(Object state comparisons)

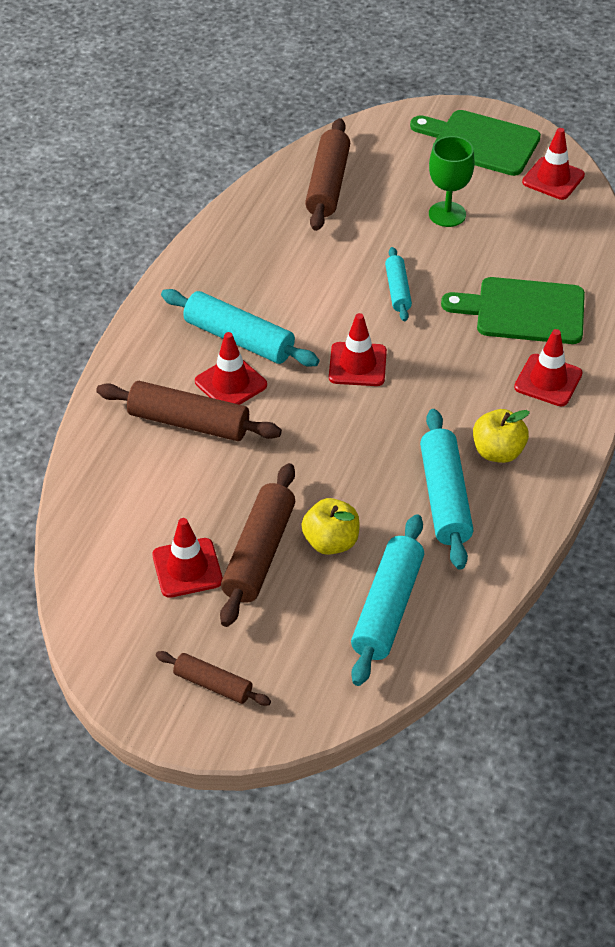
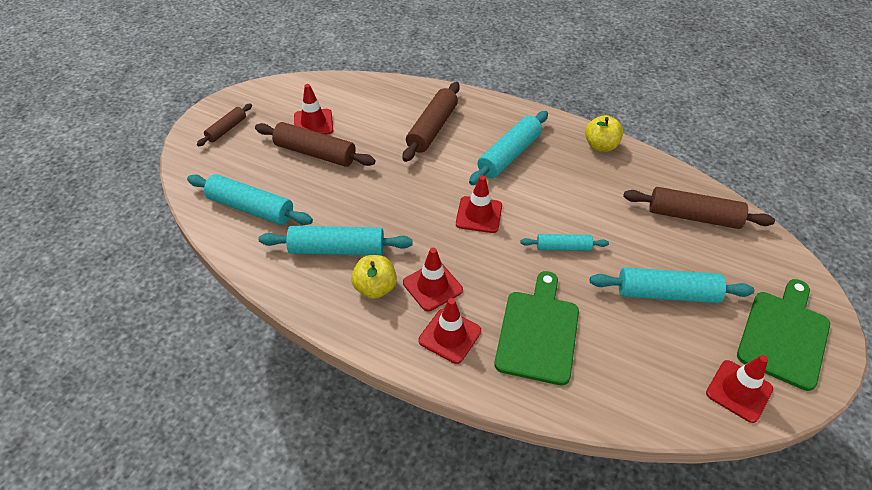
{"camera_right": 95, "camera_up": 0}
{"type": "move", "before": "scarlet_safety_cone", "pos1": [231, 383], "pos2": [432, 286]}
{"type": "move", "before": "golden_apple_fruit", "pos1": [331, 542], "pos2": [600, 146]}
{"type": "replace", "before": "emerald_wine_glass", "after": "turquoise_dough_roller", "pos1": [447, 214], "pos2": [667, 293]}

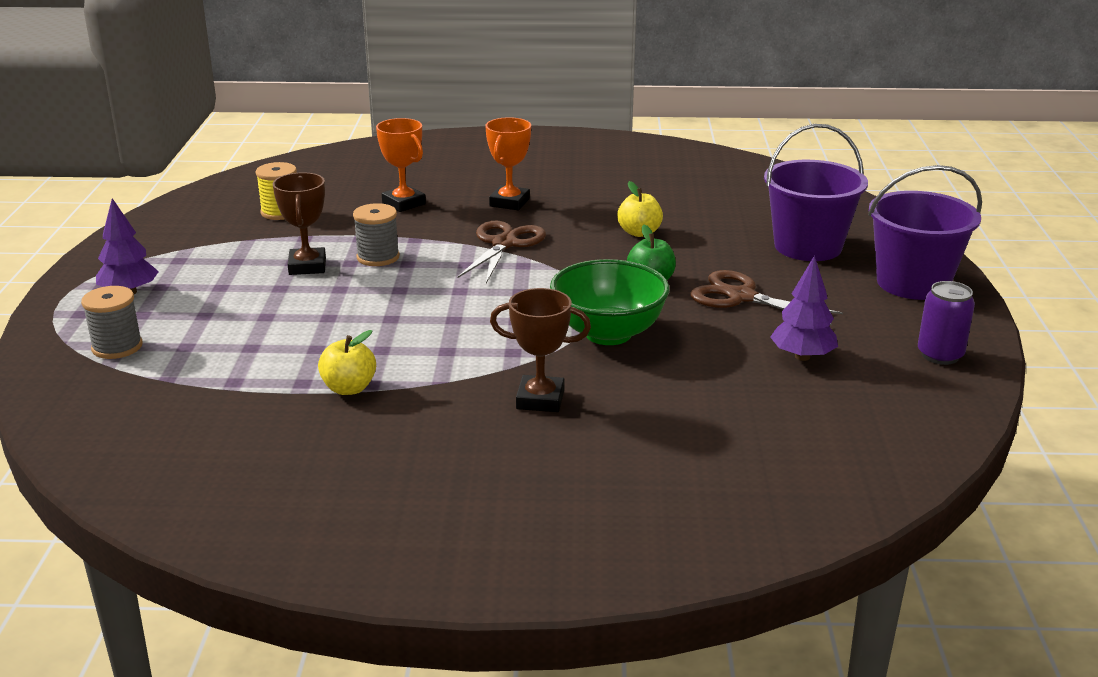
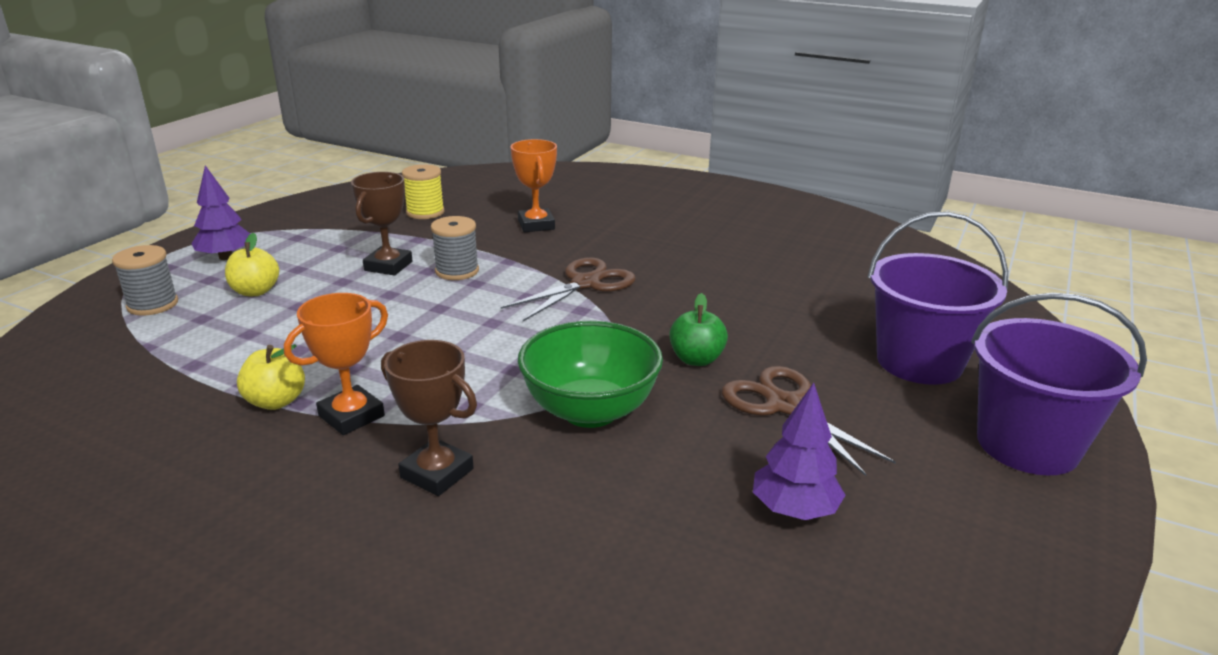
{"camera_right": 25, "camera_up": 0}
{"type": "move", "before": "orange_prize_cup", "pos1": [509, 202], "pos2": [351, 416]}
{"type": "move", "before": "golden_apple_fruit", "pos1": [639, 232], "pos2": [255, 291]}
{"type": "delete", "before": "royal_purple_tin", "pos1": [940, 355]}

#### Exercise requirements:
The data above should be restated exactly, with its images dropped.

#### Task solution:
{"camera_right": 95, "camera_up": 0}
{"type": "move", "before": "scarlet_safety_cone", "pos1": [231, 383], "pos2": [432, 286]}
{"type": "move", "before": "golden_apple_fruit", "pos1": [331, 542], "pos2": [600, 146]}
{"type": "replace", "before": "emerald_wine_glass", "after": "turquoise_dough_roller", "pos1": [447, 214], "pos2": [667, 293]}

{"camera_right": 25, "camera_up": 0}
{"type": "move", "before": "orange_prize_cup", "pos1": [509, 202], "pos2": [351, 416]}
{"type": "move", "before": "golden_apple_fruit", "pos1": [639, 232], "pos2": [255, 291]}
{"type": "delete", "before": "royal_purple_tin", "pos1": [940, 355]}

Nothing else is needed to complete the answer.